• _Input records_:
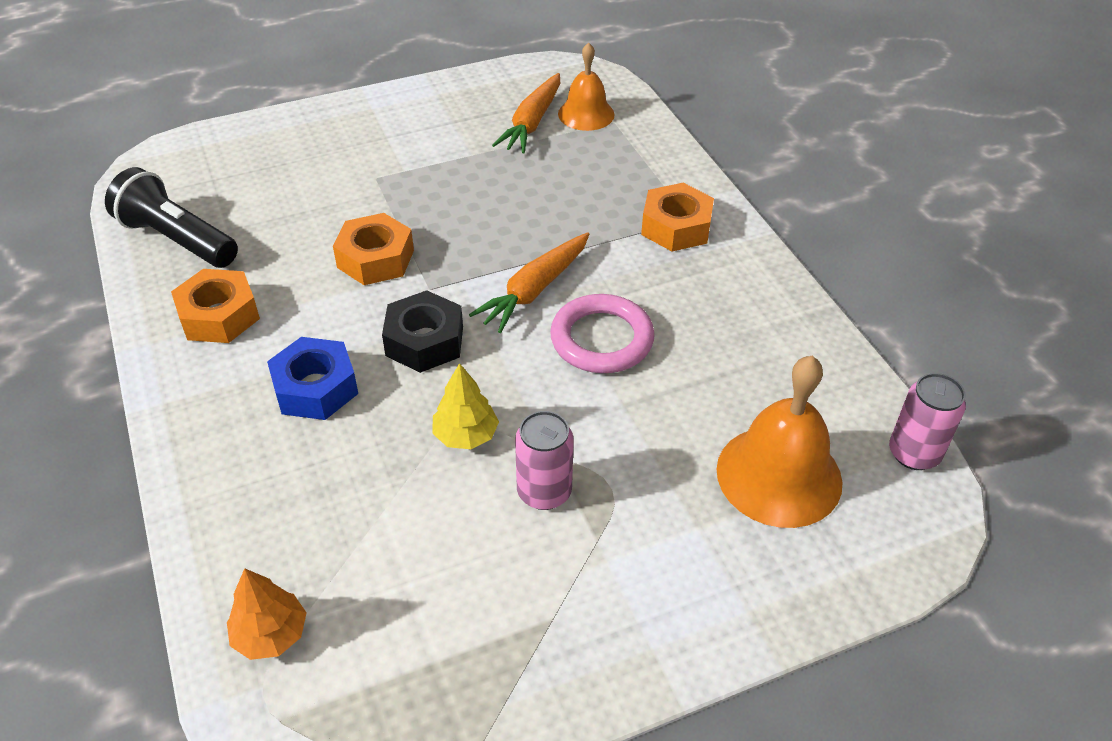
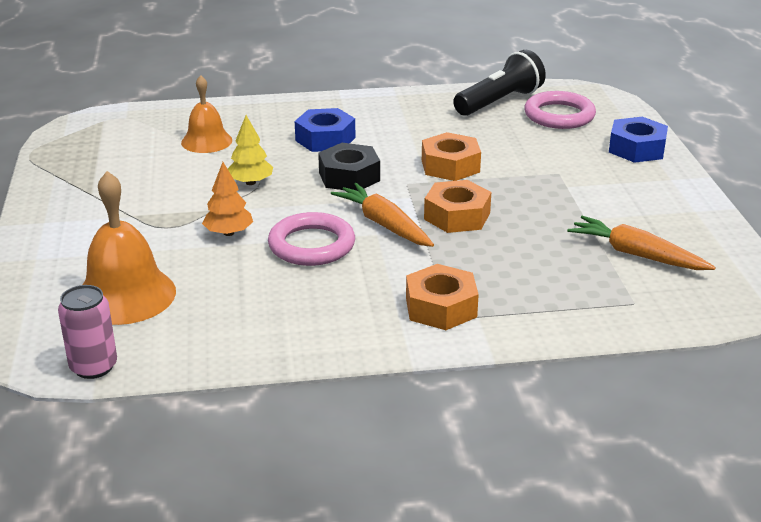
camera: 105 degrees right, 15 degrees down
(218, 187) = (559, 115): none -> pink ring
(219, 316) = (411, 113): orange nut -> orange nut (457, 216)
(271, 634) = (153, 120): orange tree -> orange tree (229, 233)
(305, 129) = (637, 149): none -> blue nut
(544, 492) = (183, 203): pink can -> none
(586, 114) = (651, 288): orange bell -> orange bell (206, 141)

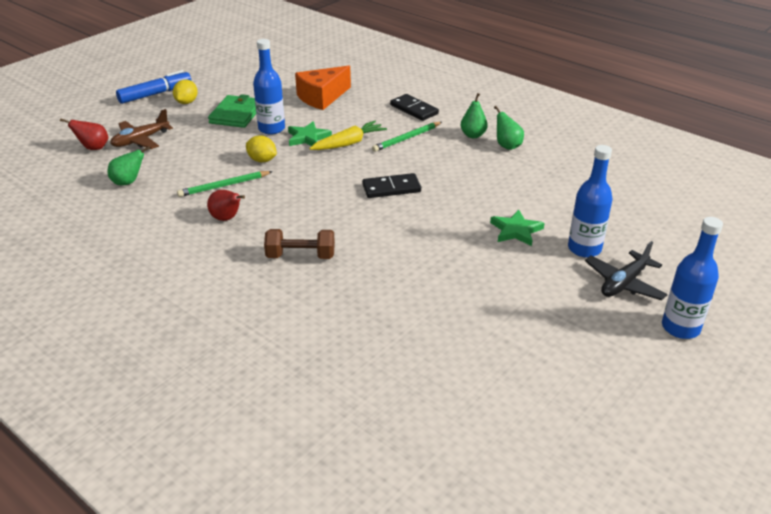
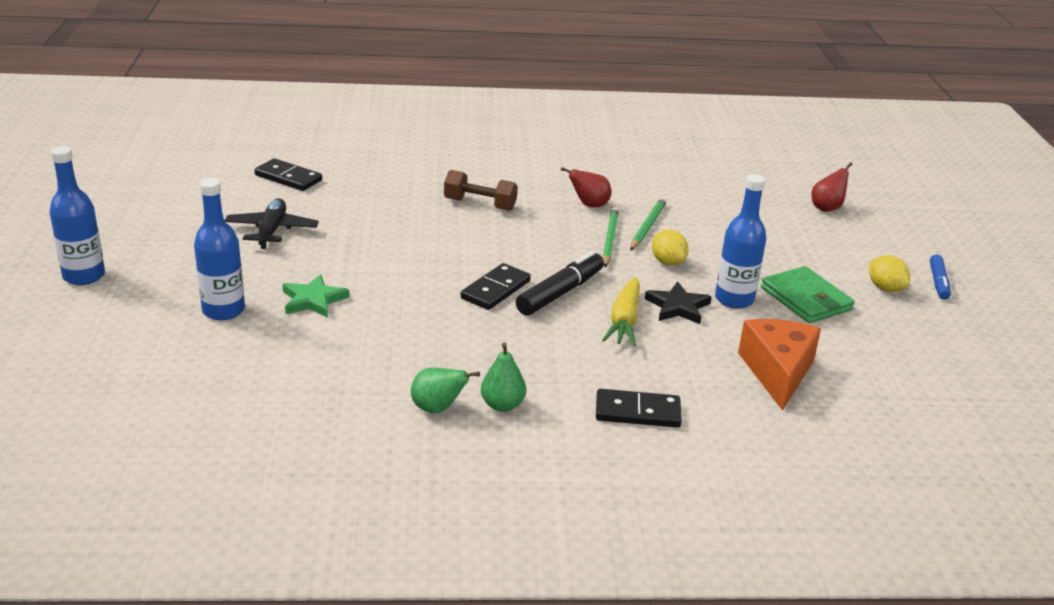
camera: 135 degrees right, 5 degrees down
(128, 182) = (726, 197): green pear -> none
(140, 140) = (812, 231): brown plane -> none
(155, 94) = (938, 283): blue marker -> blue marker, size x0.62
(262, 160) = (667, 262): yellow lemon -> yellow lemon turned 75 degrees clockwise
(300, 256) = (480, 204): brown dumbbell -> brown dumbbell turned 60 degrees clockwise
(308, 137) = (678, 307): green star -> black star
(356, 170) = (560, 293): none -> black marker
(407, 138) = (574, 359): green pencil -> green pencil (610, 239)
(420, 370) = (288, 178): none -> black domino
(624, 283) = (159, 293): black plane -> black plane (272, 230)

• _Required work_:
Set the data above down again exactly as given, with no pictures.

• _Written solution_:
camera: 105 degrees right, 15 degrees down
(218, 187) = (559, 115): none -> pink ring
(219, 316) = (411, 113): orange nut -> orange nut (457, 216)
(271, 634) = (153, 120): orange tree -> orange tree (229, 233)
(305, 129) = (637, 149): none -> blue nut
(544, 492) = (183, 203): pink can -> none
(586, 114) = (651, 288): orange bell -> orange bell (206, 141)

camera: 135 degrees right, 5 degrees down
(128, 182) = (726, 197): green pear -> none
(140, 140) = (812, 231): brown plane -> none
(155, 94) = (938, 283): blue marker -> blue marker, size x0.62
(262, 160) = (667, 262): yellow lemon -> yellow lemon turned 75 degrees clockwise
(300, 256) = (480, 204): brown dumbbell -> brown dumbbell turned 60 degrees clockwise
(308, 137) = (678, 307): green star -> black star
(356, 170) = (560, 293): none -> black marker
(407, 138) = (574, 359): green pencil -> green pencil (610, 239)
(420, 370) = (288, 178): none -> black domino
(624, 283) = (159, 293): black plane -> black plane (272, 230)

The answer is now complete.